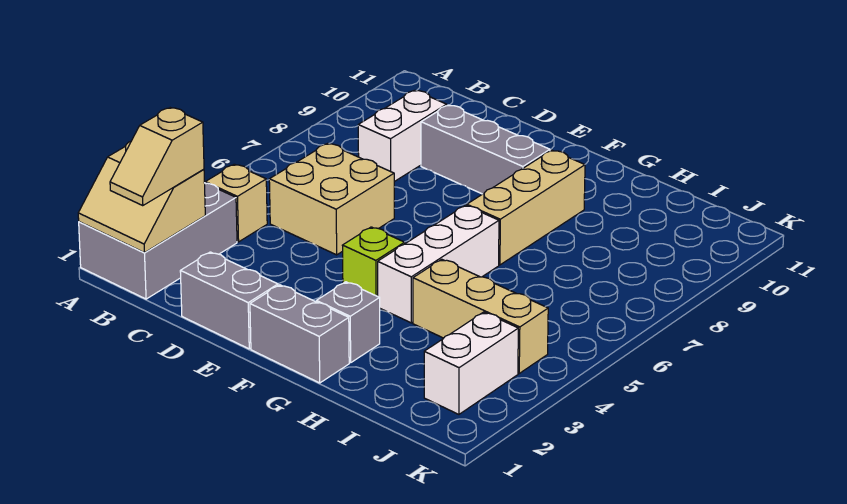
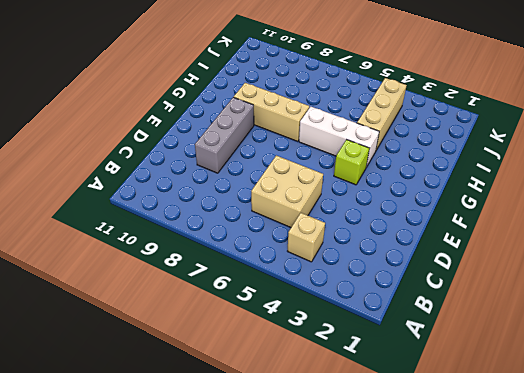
none -> grey brick A1:B3 level 1
none -> white brick C8:C9 level 1
none -> grey brick D1:E1 level 1

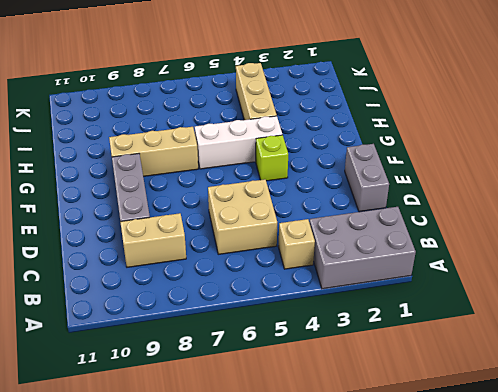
tan brick C8:C9 level 1 -> white brick C8:C9 level 1
none -> grey brick F1:G1 level 1
none -> grey brick G2 level 1
none -> white brick J2:J3 level 1

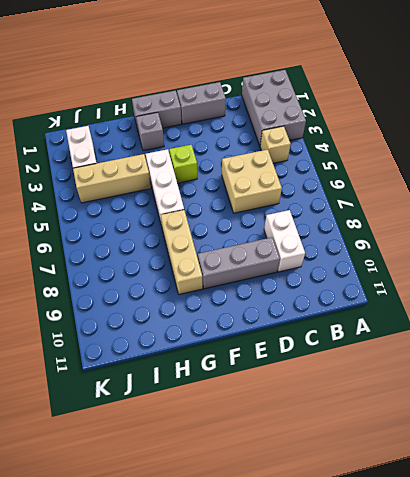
none -> tan slope A1:B2 level 2 top 2
none -> tan slope B1:B2 level 3 top 2

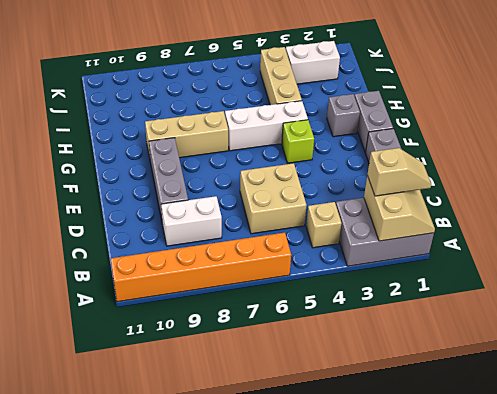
orange brick A6:A11 level 1 -> none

++++++++

Search the records for the word "grey" and return every line that holds it.

RESPONSE:
none -> grey brick A1:B3 level 1
none -> grey brick D1:E1 level 1
none -> grey brick F1:G1 level 1
none -> grey brick G2 level 1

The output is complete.